WHAT IS NEEDED -
In the entries below, the lines from the one with "(274, 291) = (1135, 325): pink" through the one with "(462, 337) = (835, 385): yellow ball -> none" are to be copied exactly; both ends count.

___

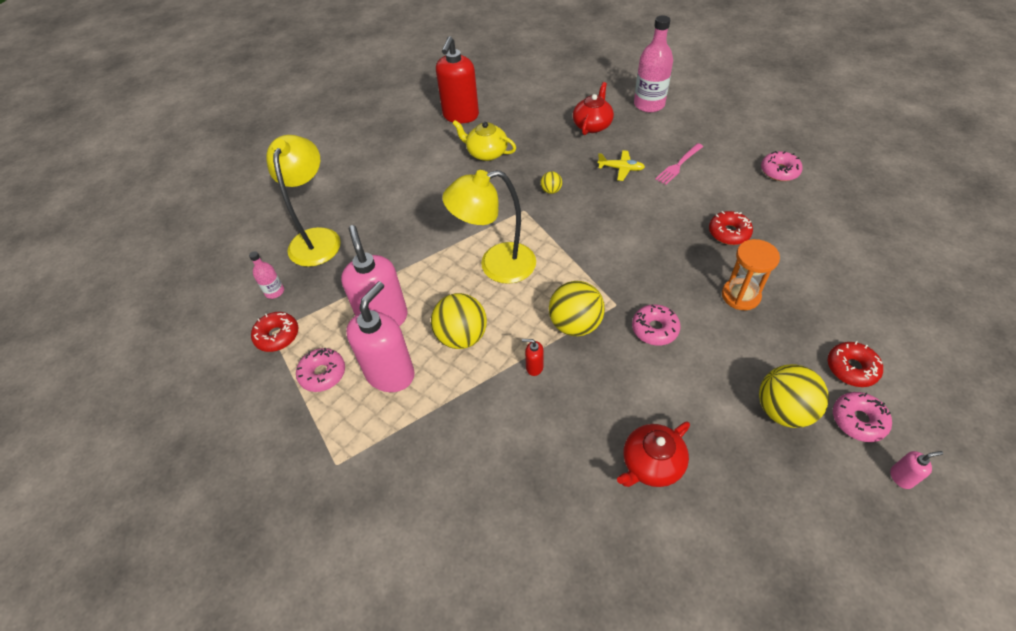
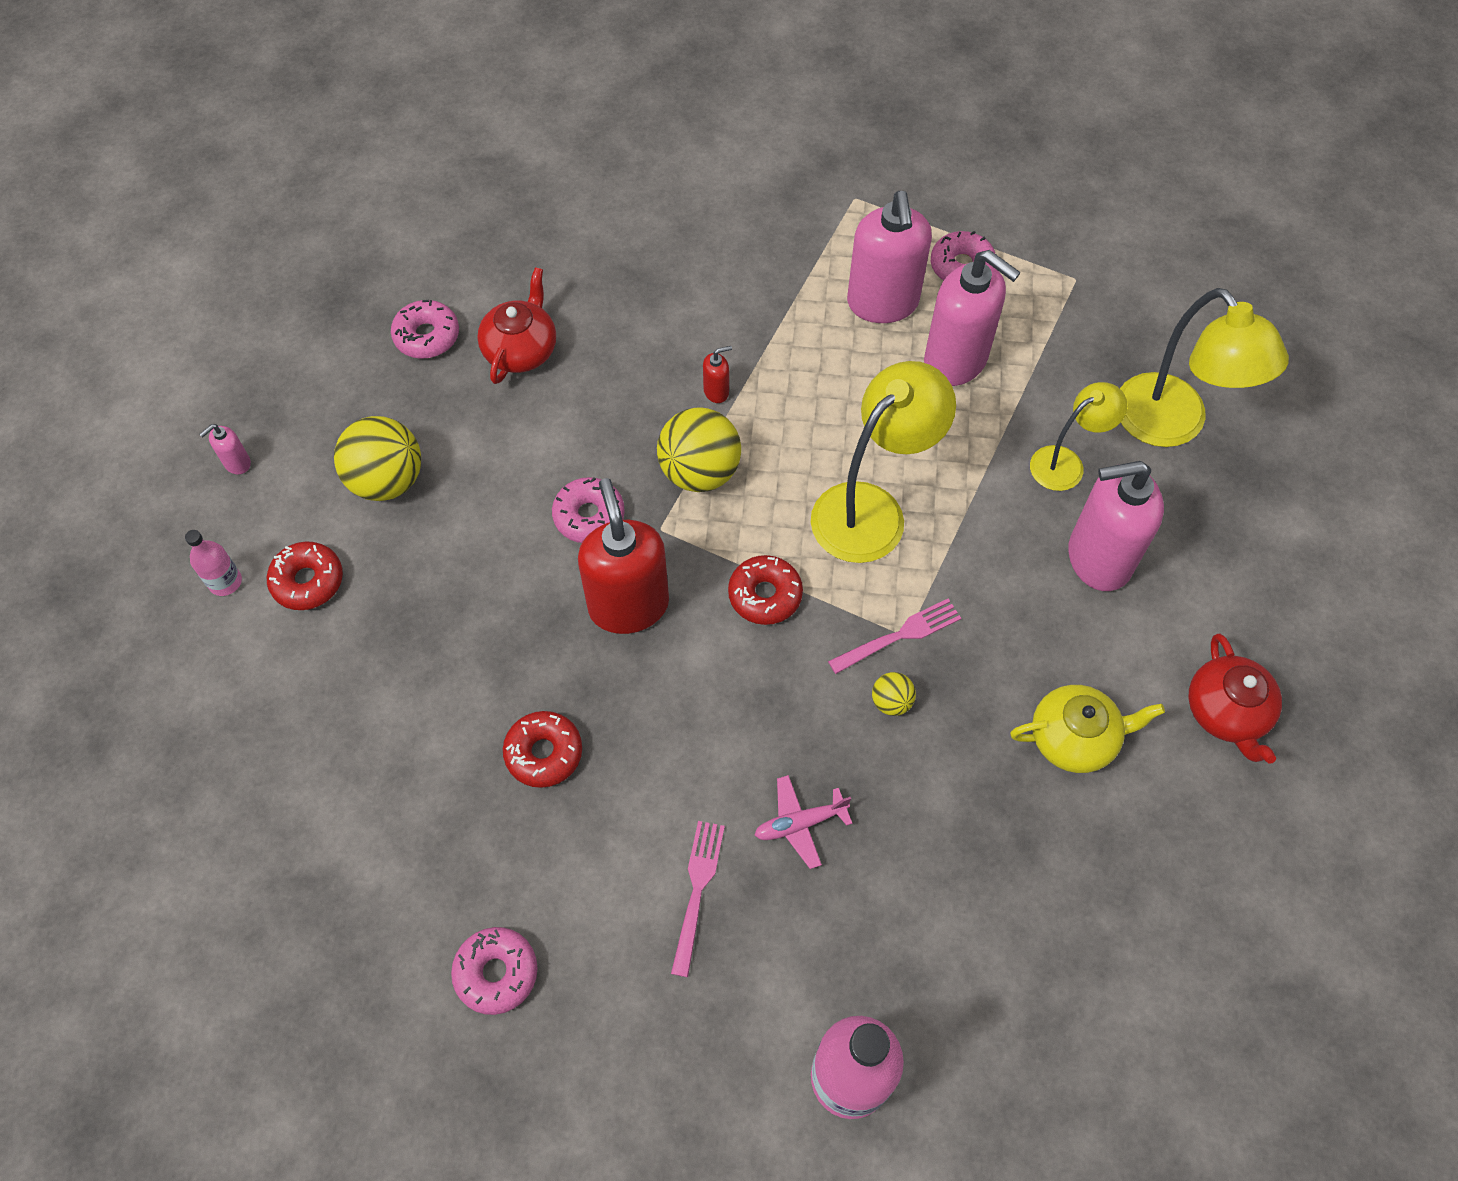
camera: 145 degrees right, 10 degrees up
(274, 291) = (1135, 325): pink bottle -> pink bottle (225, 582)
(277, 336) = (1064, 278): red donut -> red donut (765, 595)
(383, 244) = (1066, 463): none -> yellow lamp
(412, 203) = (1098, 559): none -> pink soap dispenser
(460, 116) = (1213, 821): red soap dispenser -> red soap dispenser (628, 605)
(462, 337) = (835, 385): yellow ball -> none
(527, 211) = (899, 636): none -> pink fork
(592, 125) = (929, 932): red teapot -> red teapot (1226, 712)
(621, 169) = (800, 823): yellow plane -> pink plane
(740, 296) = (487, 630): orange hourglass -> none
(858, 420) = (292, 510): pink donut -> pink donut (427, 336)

___

TASK RESULT -
(274, 291) = (1135, 325): pink bottle -> pink bottle (225, 582)
(277, 336) = (1064, 278): red donut -> red donut (765, 595)
(383, 244) = (1066, 463): none -> yellow lamp
(412, 203) = (1098, 559): none -> pink soap dispenser
(460, 116) = (1213, 821): red soap dispenser -> red soap dispenser (628, 605)
(462, 337) = (835, 385): yellow ball -> none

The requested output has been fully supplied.